TASK - The records underneath are to be printed in full and exactly, with no pictures carried over.

RECORDS FOR THE EXERCISE -

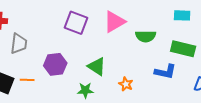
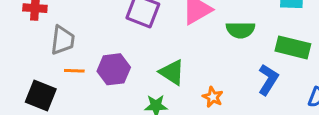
blue L-shape: (165, 72) -> (268, 80), turned -70
orange line: (27, 80) -> (74, 71), moved

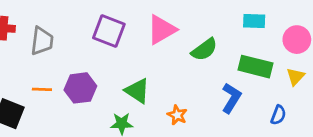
green semicircle: (240, 30) -> (204, 50), turned -36
gray trapezoid: (63, 40) -> (42, 41), moved

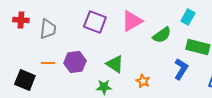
cyan rectangle: (254, 21) -> (188, 17), moved, turned -63

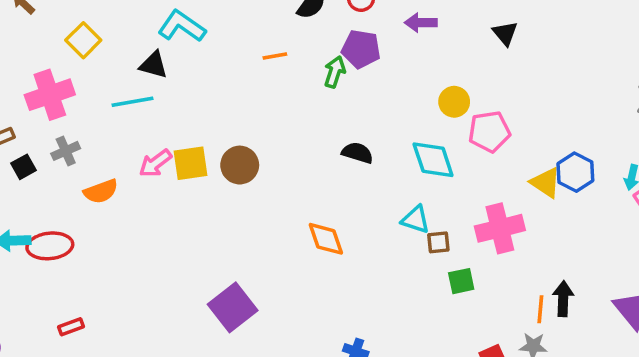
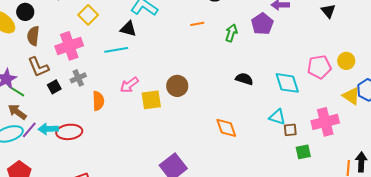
purple pentagon: (361, 49) -> (262, 24), moved, turned 30
yellow circle: (454, 102) -> (346, 61), moved
yellow square: (190, 163) -> (151, 100), moved
orange semicircle: (101, 191) -> (98, 101), turned -72

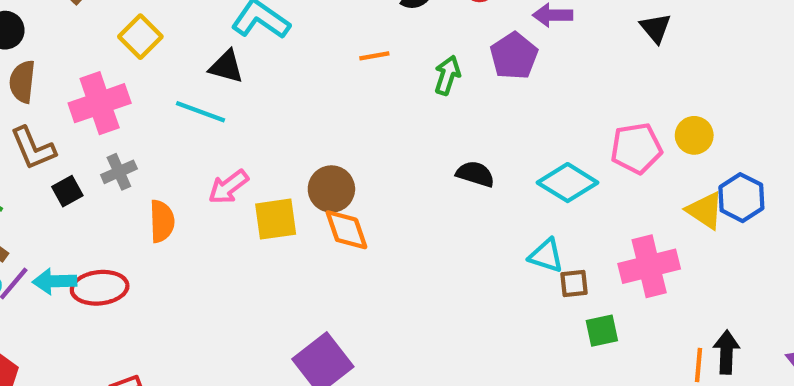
cyan line: (116, 50) -> (200, 112), turned 30
cyan diamond: (287, 83) -> (568, 183), turned -40
orange diamond: (226, 128) -> (346, 230), moved

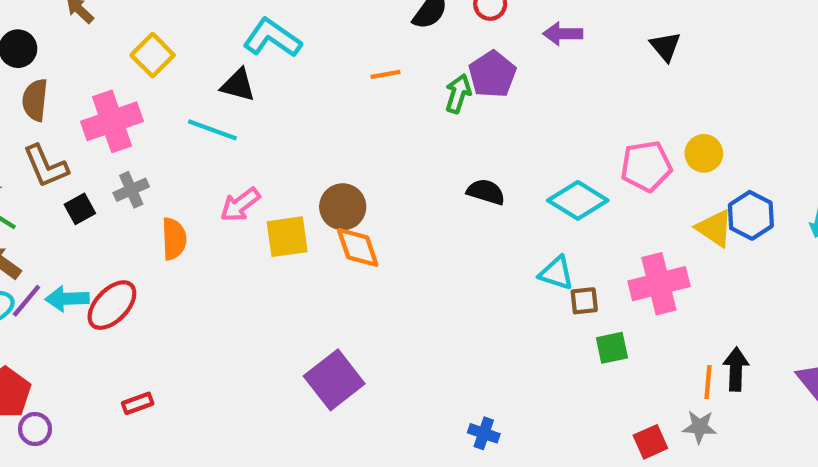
purple pentagon: (514, 56) -> (492, 74), moved
red ellipse: (100, 288) -> (112, 305), turned -40

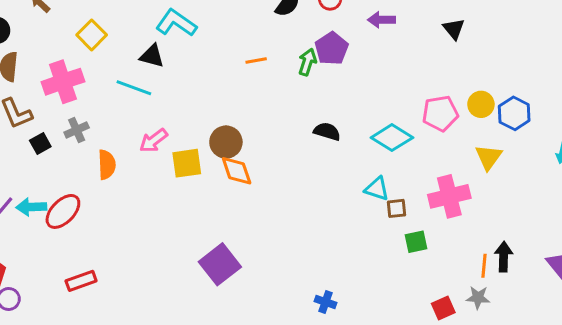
orange line: (385, 74) -> (256, 61), moved
blue hexagon: (751, 215) -> (514, 113), moved
yellow triangle: (715, 228) -> (489, 157), turned 32
red rectangle: (138, 403) -> (81, 281), size x1.4

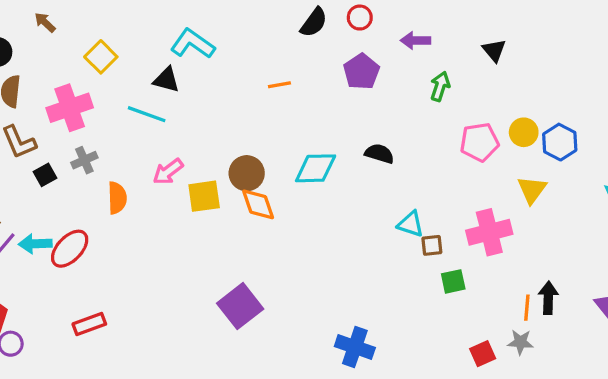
green arrow: (307, 62) -> (440, 86), moved
black semicircle: (327, 131) -> (379, 154), moved
cyan diamond: (392, 138) -> (316, 168), moved, turned -33
blue cross: (326, 302) -> (355, 347), size x1.6

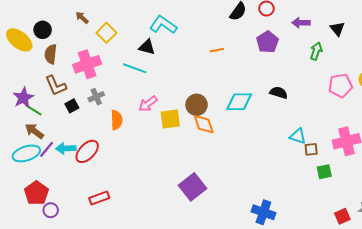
brown arrow: (45, 22) -> (82, 18), moved
black triangle: (494, 50) -> (337, 29), moved

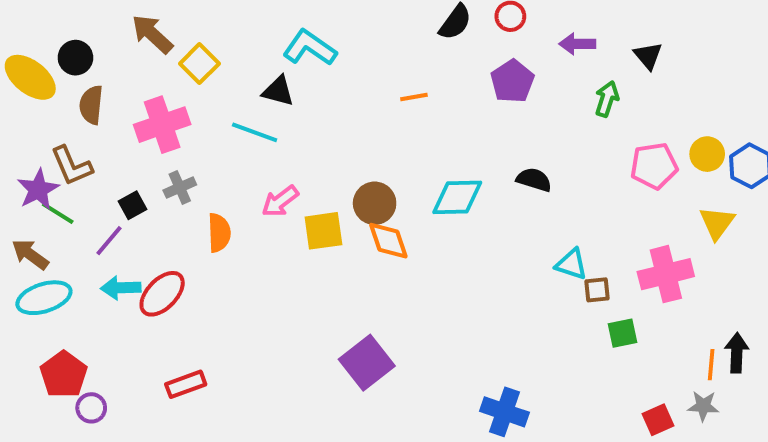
brown arrow: (82, 18) -> (152, 34), size x1.6
brown L-shape: (56, 86) -> (72, 166), moved
brown arrow: (34, 131) -> (30, 254), moved
purple line: (47, 149) -> (109, 241), moved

COMPLETED TASK -
blue L-shape: (165, 72) -> (268, 80), turned -70
orange line: (27, 80) -> (74, 71), moved

green semicircle: (240, 30) -> (204, 50), turned -36
gray trapezoid: (63, 40) -> (42, 41), moved

cyan rectangle: (254, 21) -> (188, 17), moved, turned -63

purple pentagon: (361, 49) -> (262, 24), moved, turned 30
yellow circle: (454, 102) -> (346, 61), moved
yellow square: (190, 163) -> (151, 100), moved
orange semicircle: (101, 191) -> (98, 101), turned -72

cyan line: (116, 50) -> (200, 112), turned 30
cyan diamond: (287, 83) -> (568, 183), turned -40
orange diamond: (226, 128) -> (346, 230), moved

purple pentagon: (514, 56) -> (492, 74), moved
red ellipse: (100, 288) -> (112, 305), turned -40

orange line: (385, 74) -> (256, 61), moved
blue hexagon: (751, 215) -> (514, 113), moved
yellow triangle: (715, 228) -> (489, 157), turned 32
red rectangle: (138, 403) -> (81, 281), size x1.4

green arrow: (307, 62) -> (440, 86), moved
black semicircle: (327, 131) -> (379, 154), moved
cyan diamond: (392, 138) -> (316, 168), moved, turned -33
blue cross: (326, 302) -> (355, 347), size x1.6

brown arrow: (45, 22) -> (82, 18), moved
black triangle: (494, 50) -> (337, 29), moved

brown arrow: (82, 18) -> (152, 34), size x1.6
brown L-shape: (56, 86) -> (72, 166), moved
brown arrow: (34, 131) -> (30, 254), moved
purple line: (47, 149) -> (109, 241), moved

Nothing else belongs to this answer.